Stored records
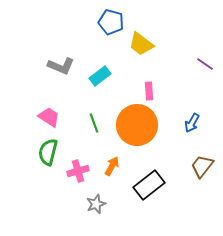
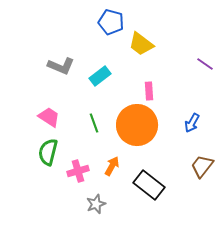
black rectangle: rotated 76 degrees clockwise
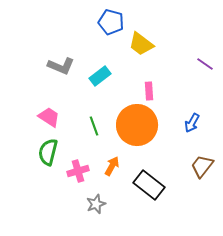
green line: moved 3 px down
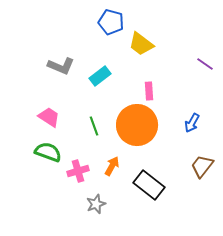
green semicircle: rotated 96 degrees clockwise
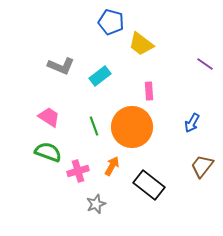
orange circle: moved 5 px left, 2 px down
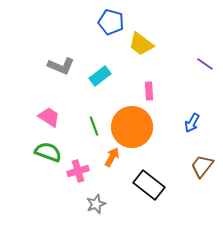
orange arrow: moved 9 px up
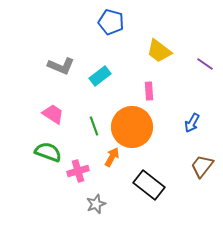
yellow trapezoid: moved 18 px right, 7 px down
pink trapezoid: moved 4 px right, 3 px up
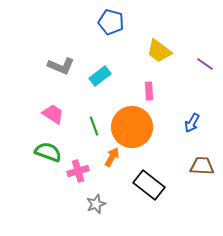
brown trapezoid: rotated 55 degrees clockwise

▶ **EXERCISE AIM**
Can you convert the lines of these items into a JSON list of strings, one string per line, with blank lines dropped? Leave the pictures out of the list.

▶ **REPLY**
[
  "black rectangle: rotated 76 degrees clockwise",
  "green line: moved 3 px down",
  "green semicircle: rotated 96 degrees clockwise",
  "orange circle: moved 5 px left, 2 px down",
  "orange arrow: moved 9 px up",
  "yellow trapezoid: moved 18 px right, 7 px down",
  "pink trapezoid: moved 4 px right, 3 px up",
  "brown trapezoid: rotated 55 degrees clockwise"
]